- _Task_:
Word for word, output every line of the material below, minus pictures.

- _Information supplied_:
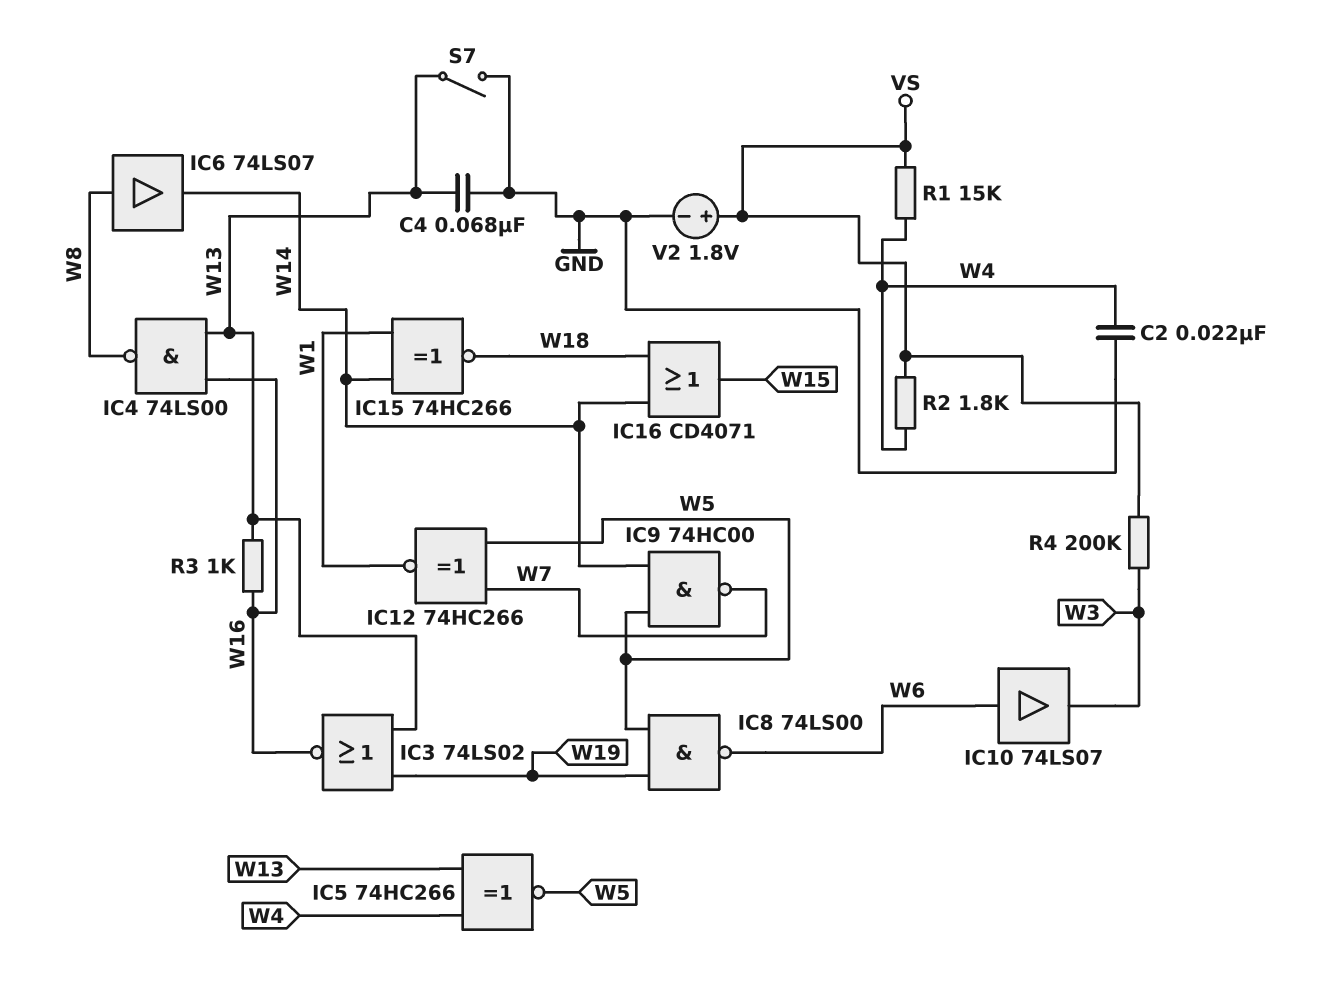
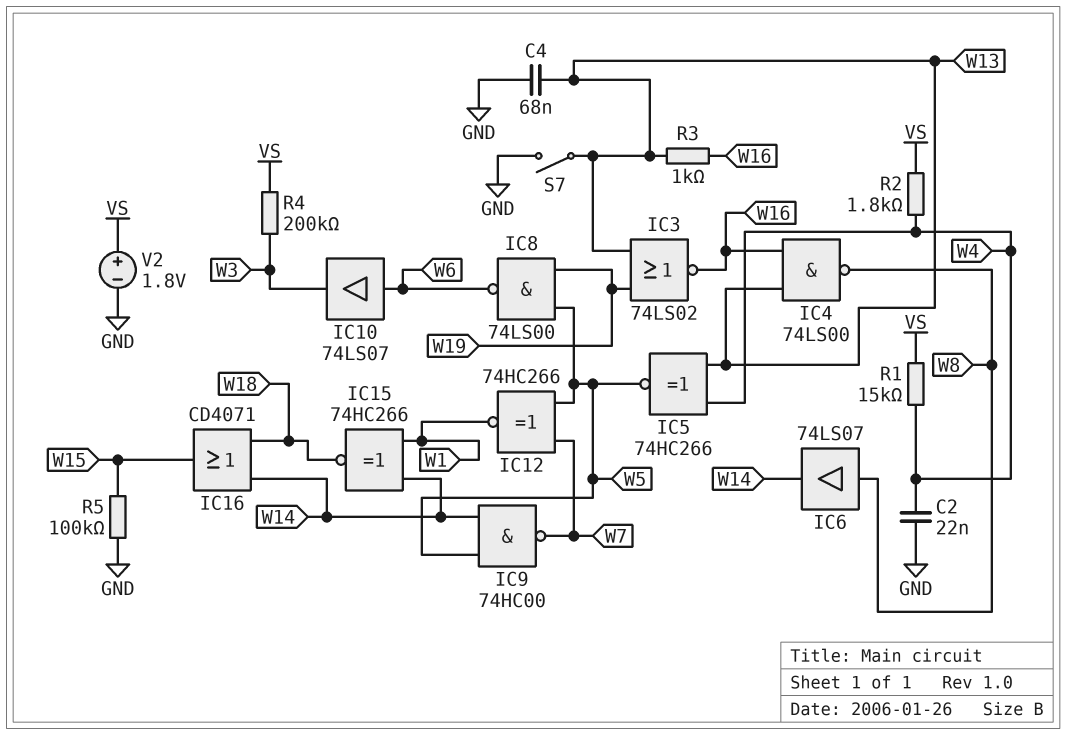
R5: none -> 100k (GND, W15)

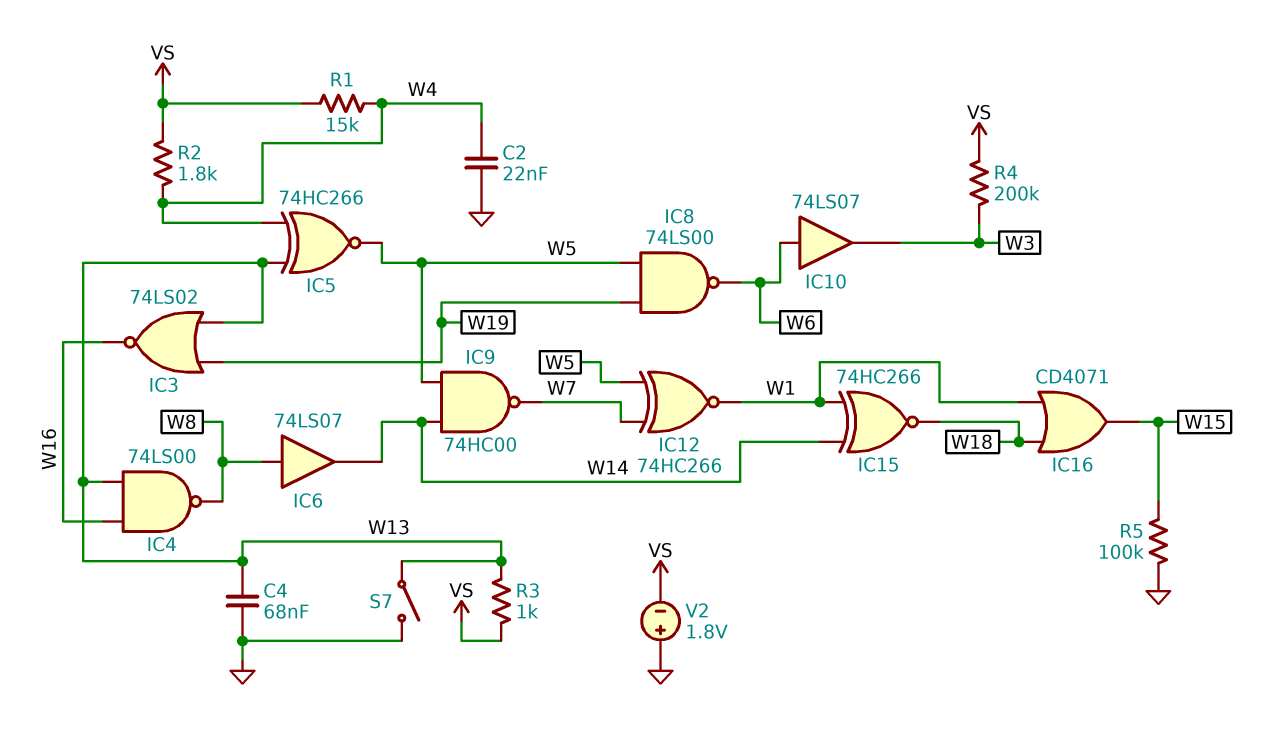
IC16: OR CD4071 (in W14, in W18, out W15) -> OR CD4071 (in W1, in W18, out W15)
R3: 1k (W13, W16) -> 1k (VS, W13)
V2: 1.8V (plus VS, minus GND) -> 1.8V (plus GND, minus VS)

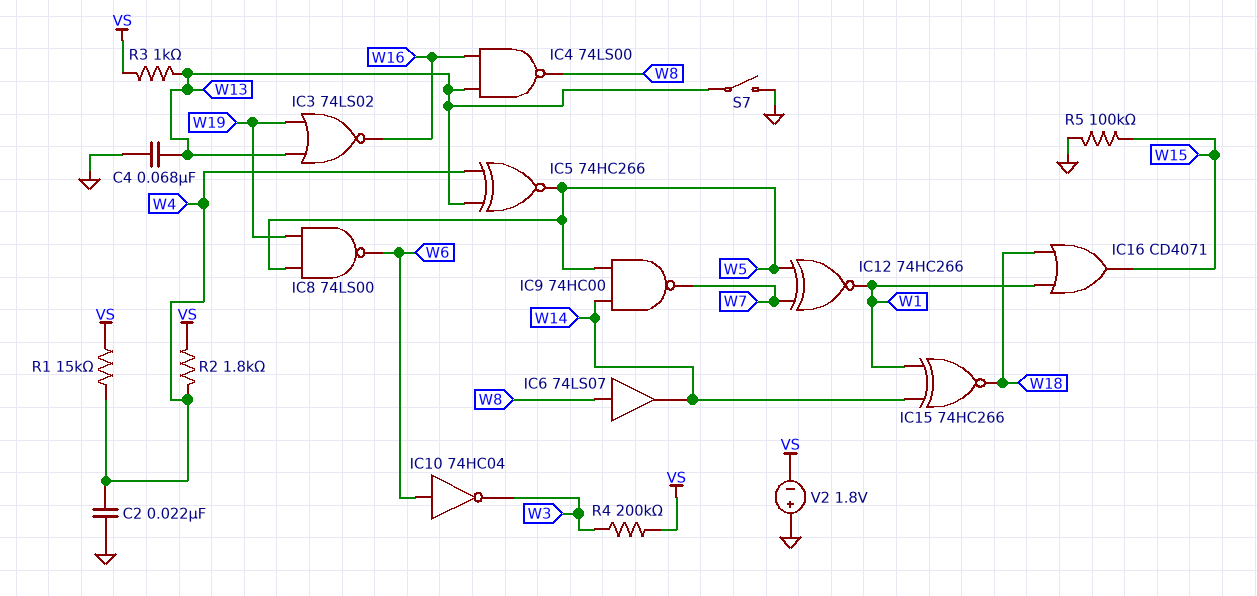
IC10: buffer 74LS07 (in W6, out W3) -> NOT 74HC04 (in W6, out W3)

- _Solution to this problem_:
R5: none -> 100k (GND, W15)

IC16: OR CD4071 (in W14, in W18, out W15) -> OR CD4071 (in W1, in W18, out W15)
R3: 1k (W13, W16) -> 1k (VS, W13)
V2: 1.8V (plus VS, minus GND) -> 1.8V (plus GND, minus VS)

IC10: buffer 74LS07 (in W6, out W3) -> NOT 74HC04 (in W6, out W3)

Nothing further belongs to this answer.